§ **Given data**
┏━━

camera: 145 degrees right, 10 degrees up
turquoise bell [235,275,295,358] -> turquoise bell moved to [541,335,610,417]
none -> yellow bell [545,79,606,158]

┗━━
┏━━

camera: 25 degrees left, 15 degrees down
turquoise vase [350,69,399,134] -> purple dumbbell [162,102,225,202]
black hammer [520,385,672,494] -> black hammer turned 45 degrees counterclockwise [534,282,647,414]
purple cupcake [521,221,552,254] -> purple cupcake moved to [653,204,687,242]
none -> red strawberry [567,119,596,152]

┗━━

§ **Task prompt**
Above are some lines. Repeat exactly, and only, those from the line that has "camera: 25 degrees left, 15 degrees down" through the line that has "purple cupcake [521,221,552,254]".

§ **Written solution**
camera: 25 degrees left, 15 degrees down
turquoise vase [350,69,399,134] -> purple dumbbell [162,102,225,202]
black hammer [520,385,672,494] -> black hammer turned 45 degrees counterclockwise [534,282,647,414]
purple cupcake [521,221,552,254] -> purple cupcake moved to [653,204,687,242]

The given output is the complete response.